§ TASK DETAILS: Reproduce the material below word for word, every line included.

[Saved data entries]
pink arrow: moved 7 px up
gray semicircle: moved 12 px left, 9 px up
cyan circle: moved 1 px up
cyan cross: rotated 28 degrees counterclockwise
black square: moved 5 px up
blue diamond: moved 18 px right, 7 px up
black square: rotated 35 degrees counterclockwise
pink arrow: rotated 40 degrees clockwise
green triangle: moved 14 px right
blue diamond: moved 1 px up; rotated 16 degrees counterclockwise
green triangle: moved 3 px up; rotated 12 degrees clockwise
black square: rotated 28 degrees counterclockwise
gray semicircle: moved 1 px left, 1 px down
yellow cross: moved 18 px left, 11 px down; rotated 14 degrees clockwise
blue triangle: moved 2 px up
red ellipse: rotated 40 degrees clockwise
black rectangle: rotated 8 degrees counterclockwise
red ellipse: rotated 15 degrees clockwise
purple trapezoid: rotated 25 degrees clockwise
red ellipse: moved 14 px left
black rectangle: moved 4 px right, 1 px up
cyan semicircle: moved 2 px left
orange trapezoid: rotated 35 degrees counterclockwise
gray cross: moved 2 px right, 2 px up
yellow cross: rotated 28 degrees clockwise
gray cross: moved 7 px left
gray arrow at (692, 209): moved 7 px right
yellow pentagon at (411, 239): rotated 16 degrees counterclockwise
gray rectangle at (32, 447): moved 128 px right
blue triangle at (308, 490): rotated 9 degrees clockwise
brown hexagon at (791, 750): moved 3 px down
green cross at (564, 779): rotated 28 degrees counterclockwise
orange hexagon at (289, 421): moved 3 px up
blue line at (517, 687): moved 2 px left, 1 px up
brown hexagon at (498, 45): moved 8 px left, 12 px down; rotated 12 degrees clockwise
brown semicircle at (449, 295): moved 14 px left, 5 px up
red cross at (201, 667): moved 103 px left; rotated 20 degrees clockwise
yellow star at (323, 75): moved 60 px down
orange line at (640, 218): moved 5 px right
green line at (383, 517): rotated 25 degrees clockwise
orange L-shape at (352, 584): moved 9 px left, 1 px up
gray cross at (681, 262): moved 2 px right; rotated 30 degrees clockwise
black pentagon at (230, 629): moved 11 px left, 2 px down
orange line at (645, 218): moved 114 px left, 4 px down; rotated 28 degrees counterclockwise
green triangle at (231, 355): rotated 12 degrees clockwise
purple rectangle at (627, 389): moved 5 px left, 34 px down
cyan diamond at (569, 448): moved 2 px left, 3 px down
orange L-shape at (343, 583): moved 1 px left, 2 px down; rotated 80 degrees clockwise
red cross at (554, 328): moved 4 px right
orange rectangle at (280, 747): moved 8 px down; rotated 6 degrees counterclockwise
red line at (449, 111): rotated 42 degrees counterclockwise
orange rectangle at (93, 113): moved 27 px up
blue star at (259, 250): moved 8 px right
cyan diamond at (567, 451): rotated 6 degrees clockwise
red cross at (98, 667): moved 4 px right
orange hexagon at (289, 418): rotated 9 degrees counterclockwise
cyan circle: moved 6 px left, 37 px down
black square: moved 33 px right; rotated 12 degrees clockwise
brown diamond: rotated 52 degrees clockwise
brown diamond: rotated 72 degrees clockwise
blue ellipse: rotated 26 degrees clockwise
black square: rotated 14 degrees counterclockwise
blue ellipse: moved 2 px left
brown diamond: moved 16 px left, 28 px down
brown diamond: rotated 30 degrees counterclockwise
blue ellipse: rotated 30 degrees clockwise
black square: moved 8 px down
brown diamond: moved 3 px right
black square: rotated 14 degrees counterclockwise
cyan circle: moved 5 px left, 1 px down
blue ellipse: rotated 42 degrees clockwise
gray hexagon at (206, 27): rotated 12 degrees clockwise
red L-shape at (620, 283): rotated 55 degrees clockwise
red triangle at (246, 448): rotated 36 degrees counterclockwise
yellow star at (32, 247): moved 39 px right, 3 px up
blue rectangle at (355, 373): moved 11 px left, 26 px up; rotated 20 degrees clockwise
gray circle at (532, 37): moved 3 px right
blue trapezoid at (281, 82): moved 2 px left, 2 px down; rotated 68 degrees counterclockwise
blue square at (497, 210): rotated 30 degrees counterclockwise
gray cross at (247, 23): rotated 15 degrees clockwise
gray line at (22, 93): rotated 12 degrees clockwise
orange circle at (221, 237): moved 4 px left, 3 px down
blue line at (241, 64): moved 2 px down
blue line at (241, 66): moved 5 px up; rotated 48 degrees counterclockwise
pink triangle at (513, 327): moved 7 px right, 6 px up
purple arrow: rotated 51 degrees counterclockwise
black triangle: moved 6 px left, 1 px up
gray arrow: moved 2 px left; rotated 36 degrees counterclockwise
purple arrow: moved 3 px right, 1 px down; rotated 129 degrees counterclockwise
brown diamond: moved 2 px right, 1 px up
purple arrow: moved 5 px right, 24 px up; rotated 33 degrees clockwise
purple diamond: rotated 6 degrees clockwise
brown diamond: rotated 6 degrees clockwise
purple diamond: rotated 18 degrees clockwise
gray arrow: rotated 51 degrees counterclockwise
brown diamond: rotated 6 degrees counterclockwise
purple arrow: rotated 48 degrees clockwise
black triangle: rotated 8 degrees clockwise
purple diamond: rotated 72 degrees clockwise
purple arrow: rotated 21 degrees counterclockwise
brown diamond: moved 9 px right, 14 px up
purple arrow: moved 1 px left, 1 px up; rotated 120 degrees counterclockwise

§ FINAL RESULT:
pink arrow: moved 7 px up
gray semicircle: moved 12 px left, 9 px up
cyan circle: moved 1 px up
cyan cross: rotated 28 degrees counterclockwise
black square: moved 5 px up
blue diamond: moved 18 px right, 7 px up
black square: rotated 35 degrees counterclockwise
pink arrow: rotated 40 degrees clockwise
green triangle: moved 14 px right
blue diamond: moved 1 px up; rotated 16 degrees counterclockwise
green triangle: moved 3 px up; rotated 12 degrees clockwise
black square: rotated 28 degrees counterclockwise
gray semicircle: moved 1 px left, 1 px down
yellow cross: moved 18 px left, 11 px down; rotated 14 degrees clockwise
blue triangle: moved 2 px up
red ellipse: rotated 40 degrees clockwise
black rectangle: rotated 8 degrees counterclockwise
red ellipse: rotated 15 degrees clockwise
purple trapezoid: rotated 25 degrees clockwise
red ellipse: moved 14 px left
black rectangle: moved 4 px right, 1 px up
cyan semicircle: moved 2 px left
orange trapezoid: rotated 35 degrees counterclockwise
gray cross: moved 2 px right, 2 px up
yellow cross: rotated 28 degrees clockwise
gray cross: moved 7 px left
gray arrow at (692, 209): moved 7 px right
yellow pentagon at (411, 239): rotated 16 degrees counterclockwise
gray rectangle at (32, 447): moved 128 px right
blue triangle at (308, 490): rotated 9 degrees clockwise
brown hexagon at (791, 750): moved 3 px down
green cross at (564, 779): rotated 28 degrees counterclockwise
orange hexagon at (289, 421): moved 3 px up
blue line at (517, 687): moved 2 px left, 1 px up
brown hexagon at (498, 45): moved 8 px left, 12 px down; rotated 12 degrees clockwise
brown semicircle at (449, 295): moved 14 px left, 5 px up
red cross at (201, 667): moved 103 px left; rotated 20 degrees clockwise
yellow star at (323, 75): moved 60 px down
orange line at (640, 218): moved 5 px right
green line at (383, 517): rotated 25 degrees clockwise
orange L-shape at (352, 584): moved 9 px left, 1 px up
gray cross at (681, 262): moved 2 px right; rotated 30 degrees clockwise
black pentagon at (230, 629): moved 11 px left, 2 px down
orange line at (645, 218): moved 114 px left, 4 px down; rotated 28 degrees counterclockwise
green triangle at (231, 355): rotated 12 degrees clockwise
purple rectangle at (627, 389): moved 5 px left, 34 px down
cyan diamond at (569, 448): moved 2 px left, 3 px down
orange L-shape at (343, 583): moved 1 px left, 2 px down; rotated 80 degrees clockwise
red cross at (554, 328): moved 4 px right
orange rectangle at (280, 747): moved 8 px down; rotated 6 degrees counterclockwise
red line at (449, 111): rotated 42 degrees counterclockwise
orange rectangle at (93, 113): moved 27 px up
blue star at (259, 250): moved 8 px right
cyan diamond at (567, 451): rotated 6 degrees clockwise
red cross at (98, 667): moved 4 px right
orange hexagon at (289, 418): rotated 9 degrees counterclockwise
cyan circle: moved 6 px left, 37 px down
black square: moved 33 px right; rotated 12 degrees clockwise
brown diamond: rotated 52 degrees clockwise
brown diamond: rotated 72 degrees clockwise
blue ellipse: rotated 26 degrees clockwise
black square: rotated 14 degrees counterclockwise
blue ellipse: moved 2 px left
brown diamond: moved 16 px left, 28 px down
brown diamond: rotated 30 degrees counterclockwise
blue ellipse: rotated 30 degrees clockwise
black square: moved 8 px down
brown diamond: moved 3 px right
black square: rotated 14 degrees counterclockwise
cyan circle: moved 5 px left, 1 px down
blue ellipse: rotated 42 degrees clockwise
gray hexagon at (206, 27): rotated 12 degrees clockwise
red L-shape at (620, 283): rotated 55 degrees clockwise
red triangle at (246, 448): rotated 36 degrees counterclockwise
yellow star at (32, 247): moved 39 px right, 3 px up
blue rectangle at (355, 373): moved 11 px left, 26 px up; rotated 20 degrees clockwise
gray circle at (532, 37): moved 3 px right
blue trapezoid at (281, 82): moved 2 px left, 2 px down; rotated 68 degrees counterclockwise
blue square at (497, 210): rotated 30 degrees counterclockwise
gray cross at (247, 23): rotated 15 degrees clockwise
gray line at (22, 93): rotated 12 degrees clockwise
orange circle at (221, 237): moved 4 px left, 3 px down
blue line at (241, 64): moved 2 px down
blue line at (241, 66): moved 5 px up; rotated 48 degrees counterclockwise
pink triangle at (513, 327): moved 7 px right, 6 px up
purple arrow: rotated 51 degrees counterclockwise
black triangle: moved 6 px left, 1 px up
gray arrow: moved 2 px left; rotated 36 degrees counterclockwise
purple arrow: moved 3 px right, 1 px down; rotated 129 degrees counterclockwise
brown diamond: moved 2 px right, 1 px up
purple arrow: moved 5 px right, 24 px up; rotated 33 degrees clockwise
purple diamond: rotated 6 degrees clockwise
brown diamond: rotated 6 degrees clockwise
purple diamond: rotated 18 degrees clockwise
gray arrow: rotated 51 degrees counterclockwise
brown diamond: rotated 6 degrees counterclockwise
purple arrow: rotated 48 degrees clockwise
black triangle: rotated 8 degrees clockwise
purple diamond: rotated 72 degrees clockwise
purple arrow: rotated 21 degrees counterclockwise
brown diamond: moved 9 px right, 14 px up
purple arrow: moved 1 px left, 1 px up; rotated 120 degrees counterclockwise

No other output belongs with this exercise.